__What you need to do__:
Where the records below show the word "turned" in a line, please copy that line.
Data provided Start Marker
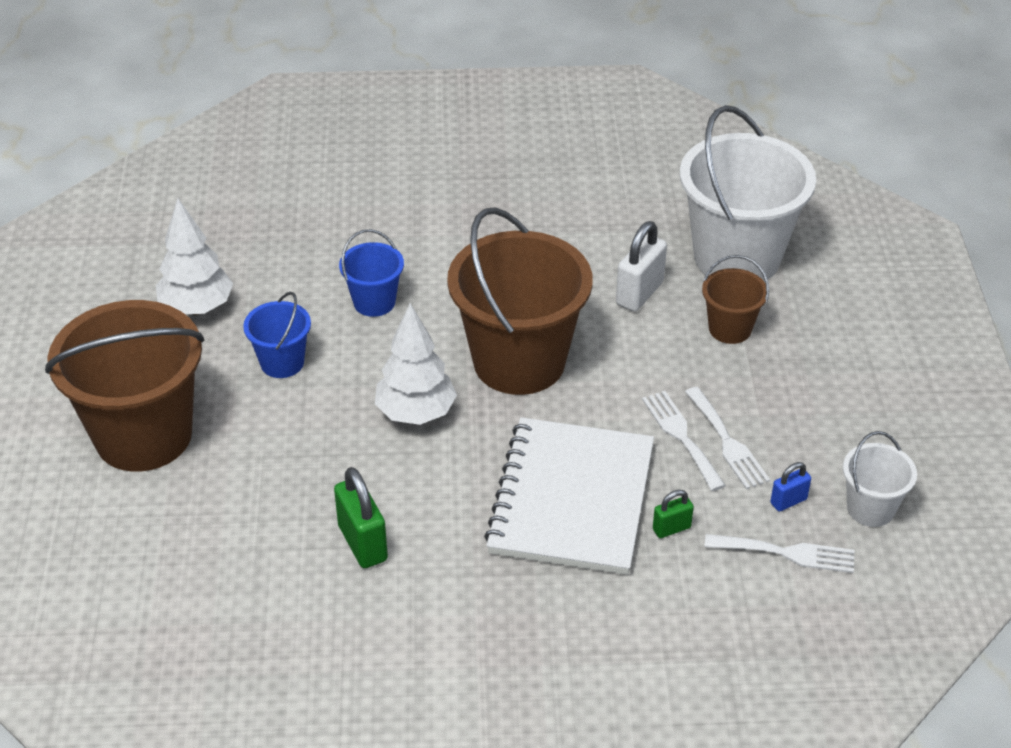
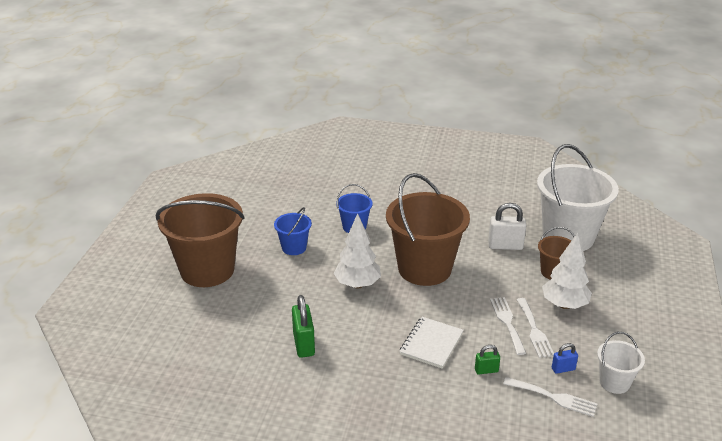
camera: 15 degrees right, 10 degrees down
(197, 308) = (259, 215): white tree -> white tree (564, 305)
(571, 499) = (431, 344): white notebook -> white notebook, size x0.55
(639, 293) = (505, 246): white padlock -> white padlock turned 45 degrees clockwise

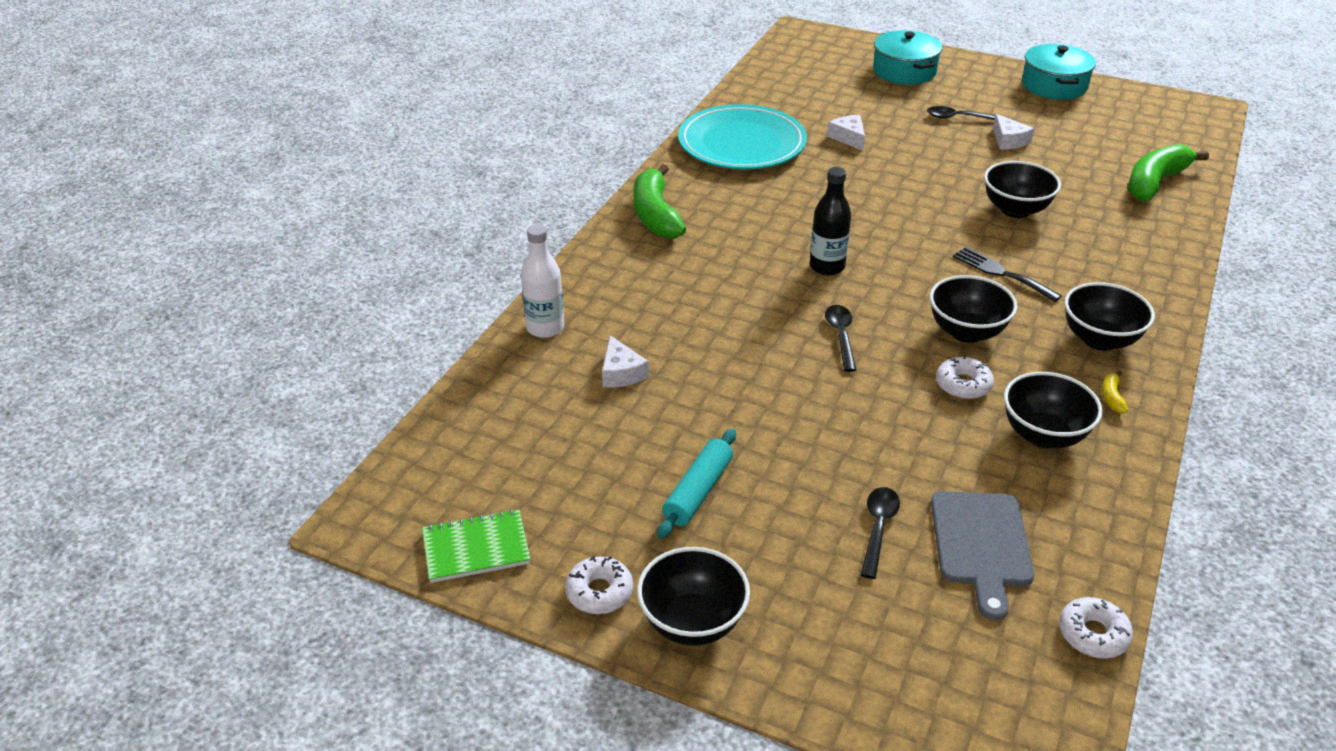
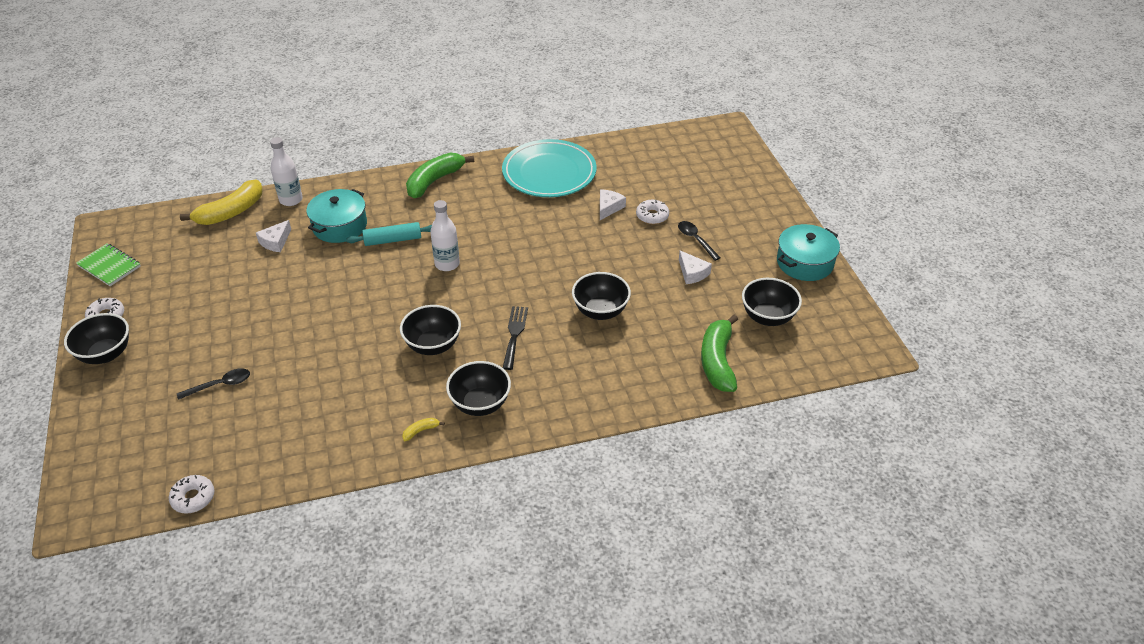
camera: 50 degrees right, 5 degrees up
(501, 386) = (231, 212): none -> yellow banana
(698, 491) = (201, 312): turquoise rolling pin -> turquoise rolling pin (393, 240)
(827, 267) = (447, 264): black bottle -> white bottle
(841, 336) = (381, 300): black spoon -> none
(904, 71) = (732, 191): turquoise pot -> turquoise pot (340, 226)
(963, 385) = (377, 365): white donut -> white donut (652, 216)
(981, 544) = (236, 428): grey cutting board -> none
(1008, 140) = (692, 273): white cheese -> white cheese turned 60 degrees counterclockwise
(1043, 435) = (356, 416): black bowl -> black bowl (767, 317)
(1155, 182) = (717, 361): green banana -> green banana turned 90 degrees counterclockwise

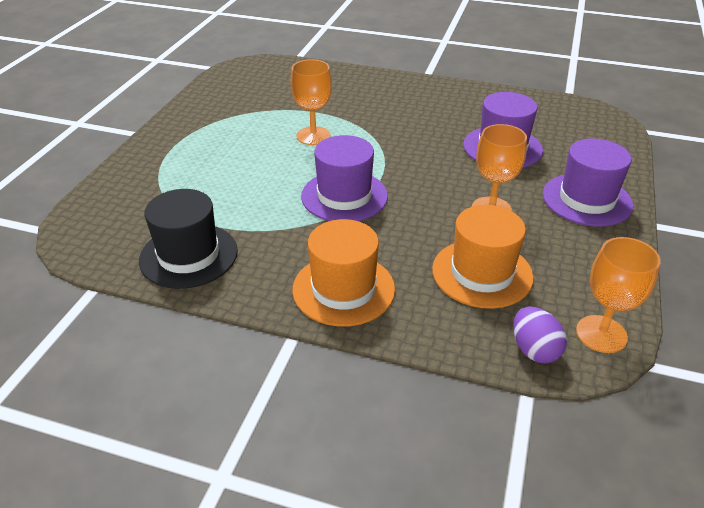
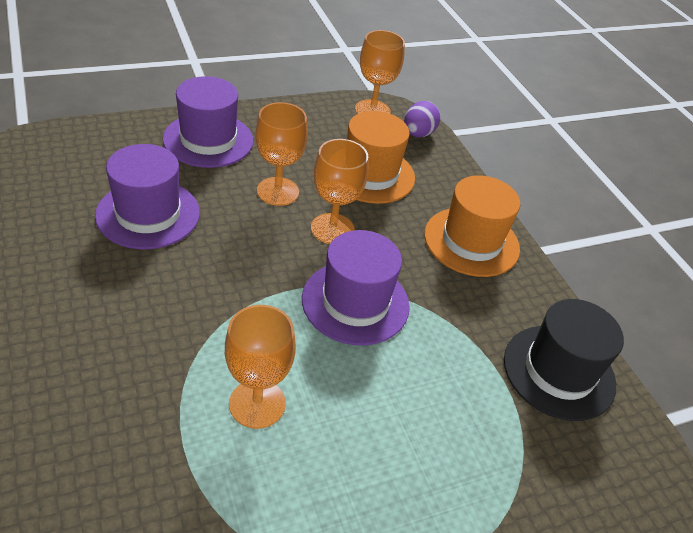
camera: 135 degrees left, 5 degrees up
(425, 218) = (332, 229): none -> orange goblet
Data provided End Marker
__Reply to the exercise__:
(639, 293) = (505, 246): white padlock -> white padlock turned 45 degrees clockwise
(1008, 140) = (692, 273): white cheese -> white cheese turned 60 degrees counterclockwise
(1155, 182) = (717, 361): green banana -> green banana turned 90 degrees counterclockwise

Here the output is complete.